Problem to solve: Only the lines with the string "round" are needed; return each of them from the entries below.

Supplied records:
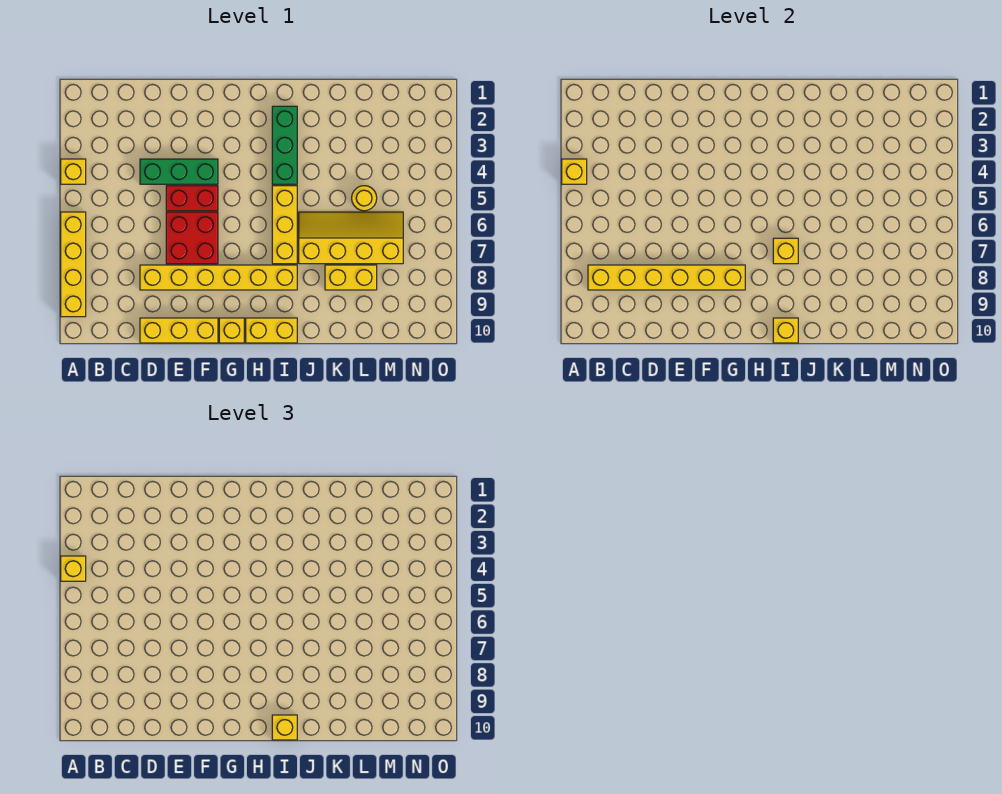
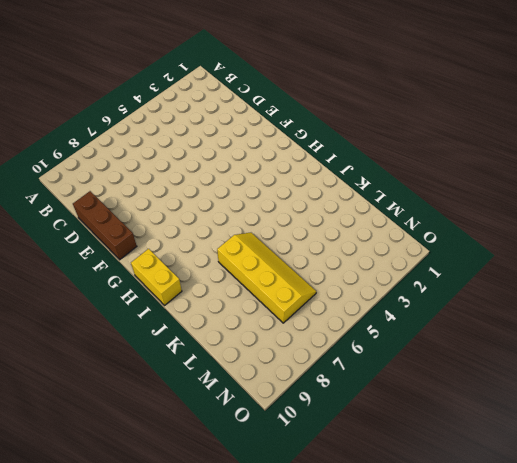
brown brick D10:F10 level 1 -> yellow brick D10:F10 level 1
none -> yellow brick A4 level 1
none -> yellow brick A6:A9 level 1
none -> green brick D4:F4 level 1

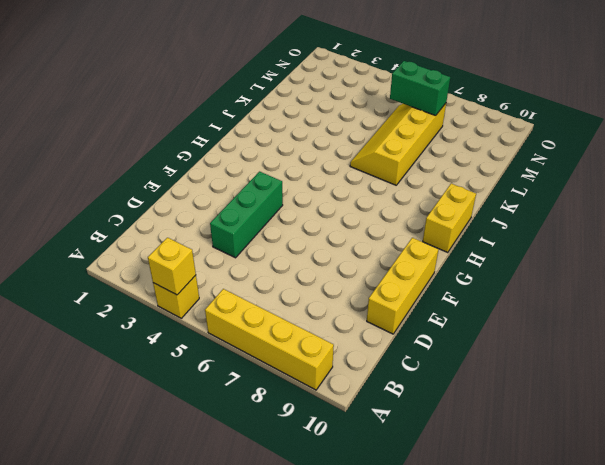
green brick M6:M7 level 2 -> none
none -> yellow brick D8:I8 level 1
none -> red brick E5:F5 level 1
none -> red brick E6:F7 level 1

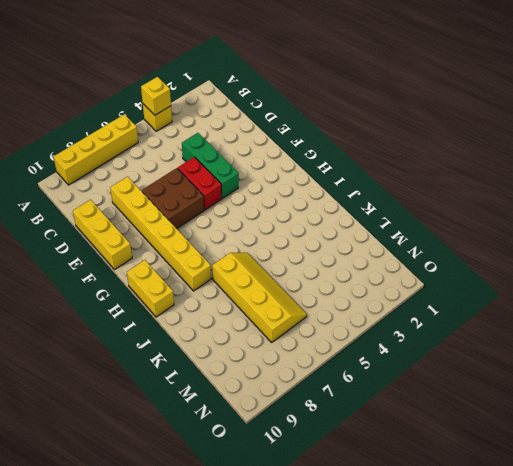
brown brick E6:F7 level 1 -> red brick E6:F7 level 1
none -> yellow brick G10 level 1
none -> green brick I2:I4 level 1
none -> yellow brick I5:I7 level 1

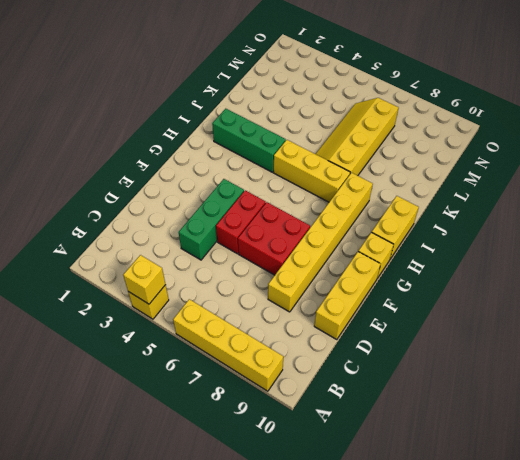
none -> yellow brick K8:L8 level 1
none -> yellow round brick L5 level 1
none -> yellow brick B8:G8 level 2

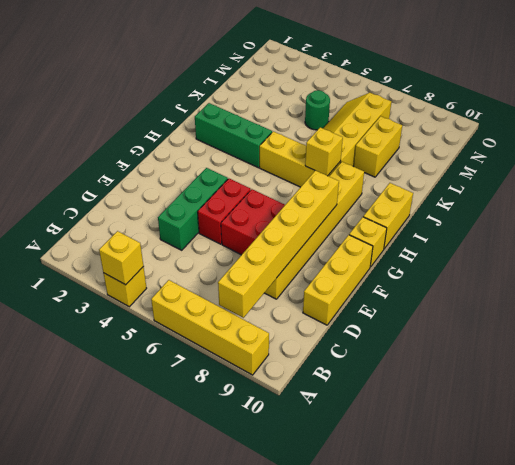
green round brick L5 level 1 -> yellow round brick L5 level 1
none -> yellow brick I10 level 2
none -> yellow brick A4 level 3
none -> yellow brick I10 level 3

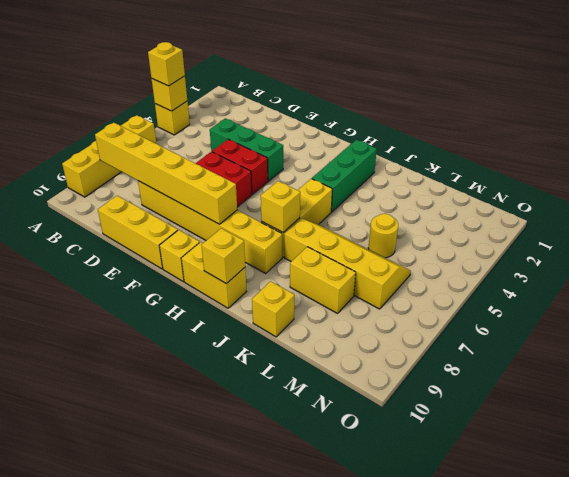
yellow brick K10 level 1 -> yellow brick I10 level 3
==
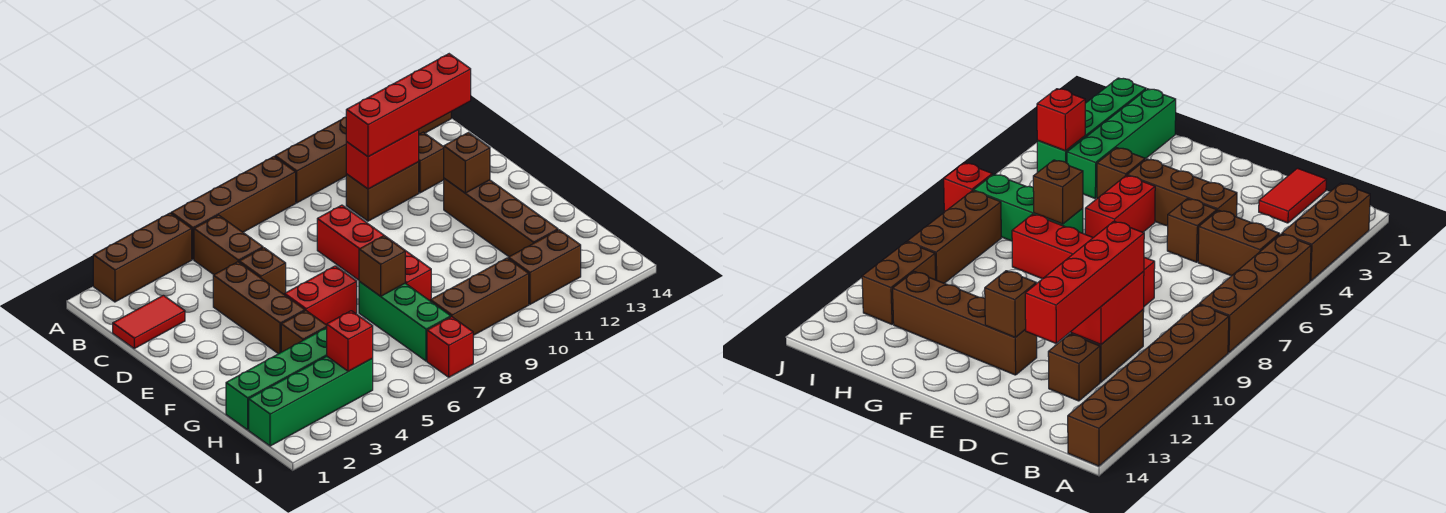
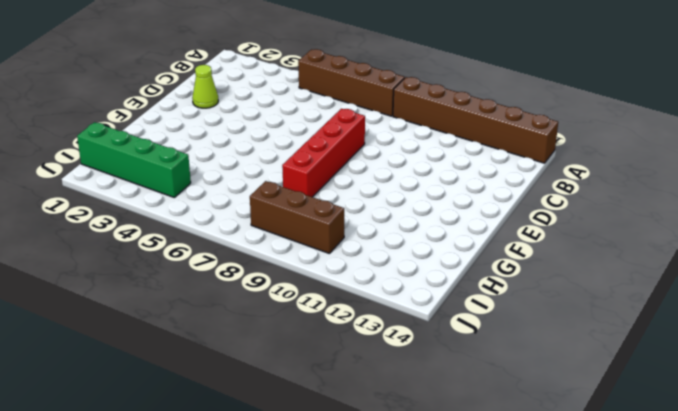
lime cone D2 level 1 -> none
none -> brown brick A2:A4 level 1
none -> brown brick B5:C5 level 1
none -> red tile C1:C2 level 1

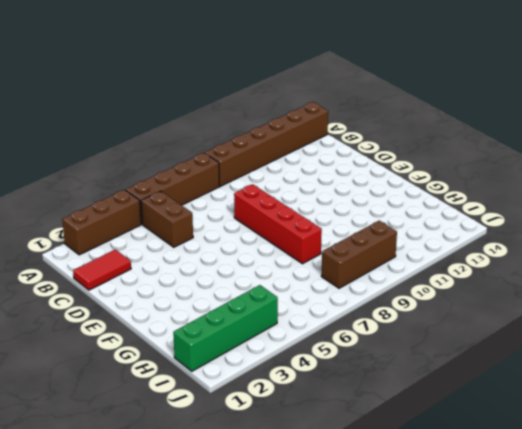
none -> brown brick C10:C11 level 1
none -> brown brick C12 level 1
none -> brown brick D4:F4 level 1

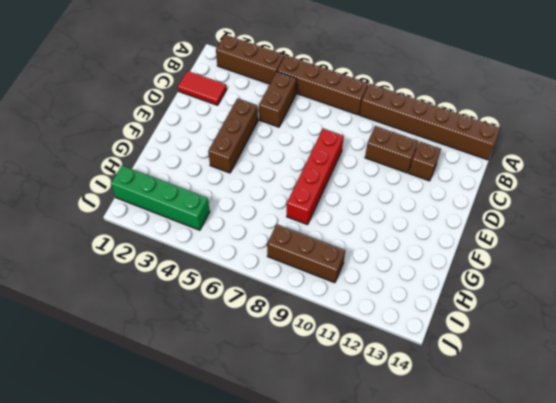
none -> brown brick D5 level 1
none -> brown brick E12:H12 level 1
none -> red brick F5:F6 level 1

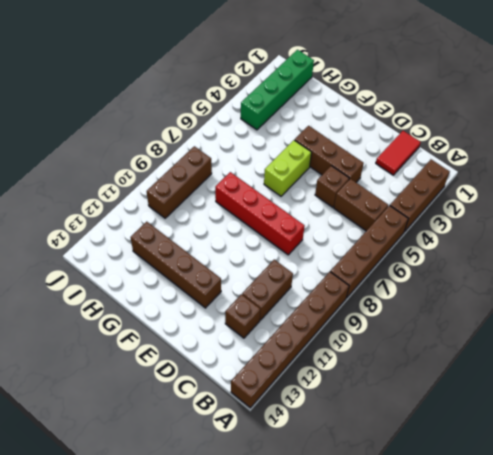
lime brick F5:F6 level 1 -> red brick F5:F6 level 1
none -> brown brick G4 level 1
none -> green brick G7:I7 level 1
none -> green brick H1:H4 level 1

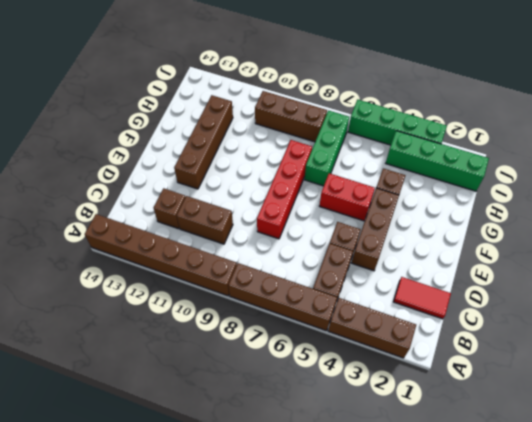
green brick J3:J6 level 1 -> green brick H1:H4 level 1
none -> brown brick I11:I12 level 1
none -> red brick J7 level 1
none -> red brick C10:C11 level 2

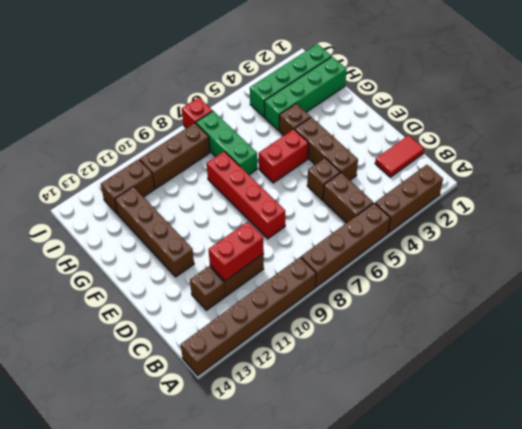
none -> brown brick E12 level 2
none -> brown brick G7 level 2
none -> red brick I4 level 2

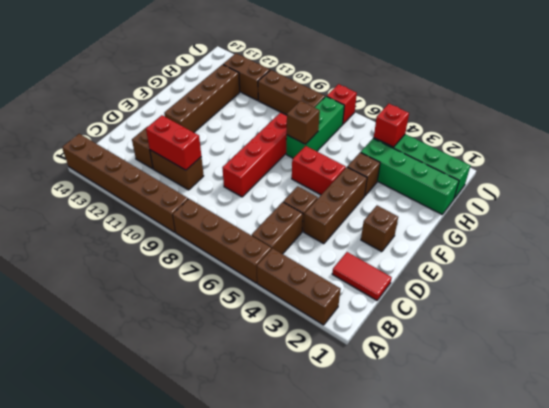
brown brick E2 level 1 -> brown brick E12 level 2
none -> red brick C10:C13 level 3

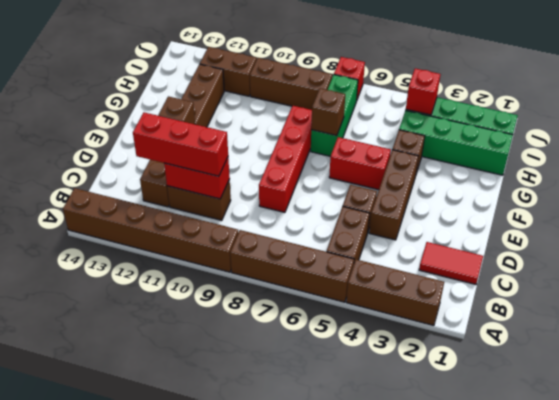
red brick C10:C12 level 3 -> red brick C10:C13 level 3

Response to the task:
none -> yellow round brick L5 level 1
green round brick L5 level 1 -> yellow round brick L5 level 1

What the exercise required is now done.